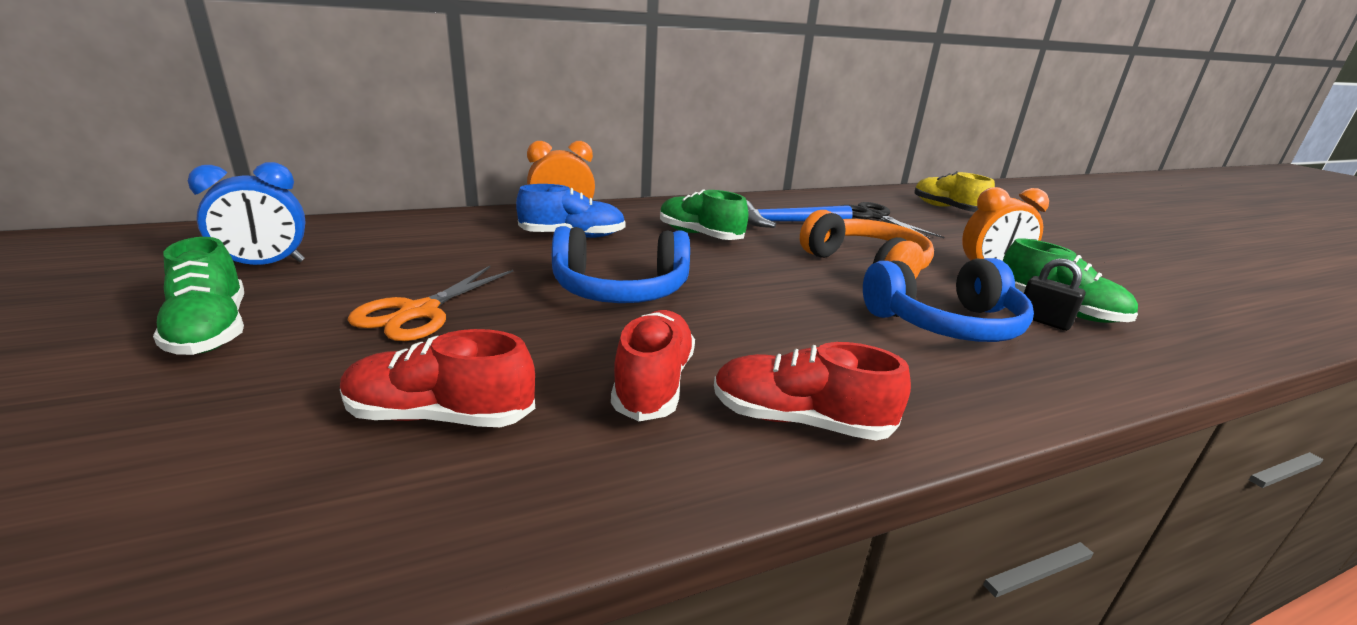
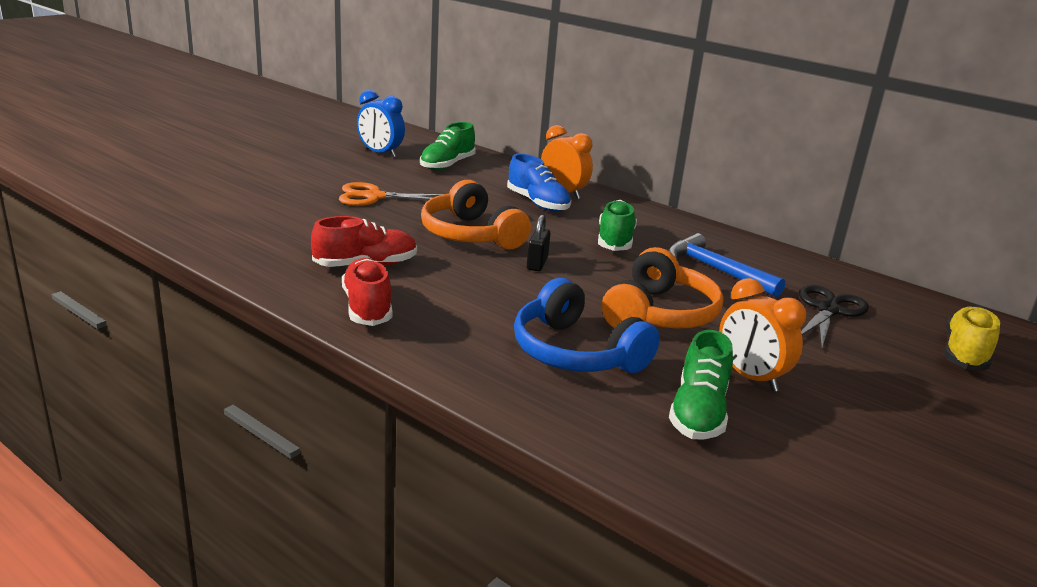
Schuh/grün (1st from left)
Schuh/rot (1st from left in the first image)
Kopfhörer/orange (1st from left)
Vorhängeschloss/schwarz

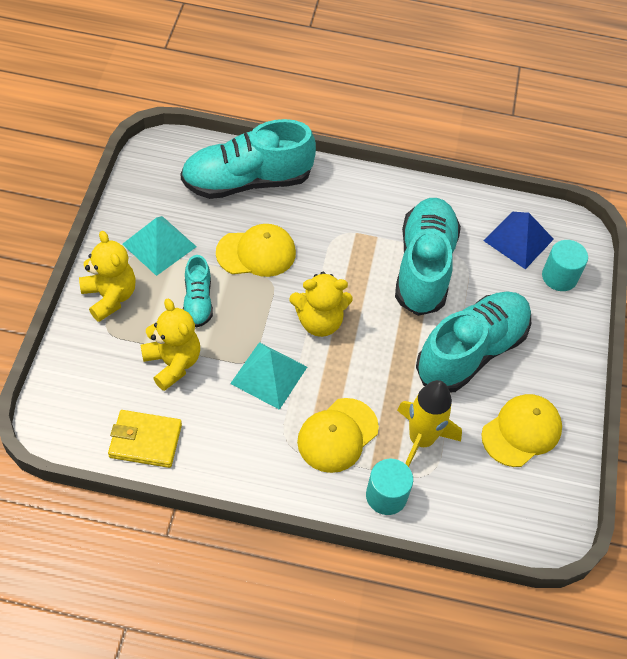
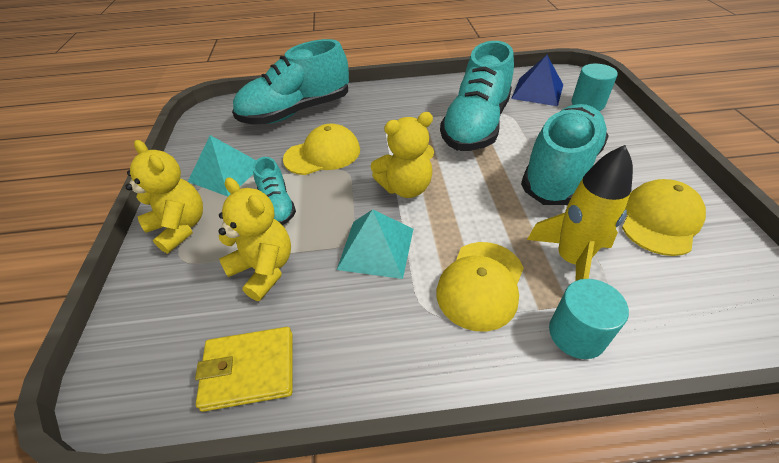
Schuh/türkis (3rd from left)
+ + + +
#### Brief
Could every entry above be printed again exactly, images excluded?

#### Written response
Schuh/grün (1st from left)
Schuh/rot (1st from left in the first image)
Kopfhörer/orange (1st from left)
Vorhängeschloss/schwarz

Schuh/türkis (3rd from left)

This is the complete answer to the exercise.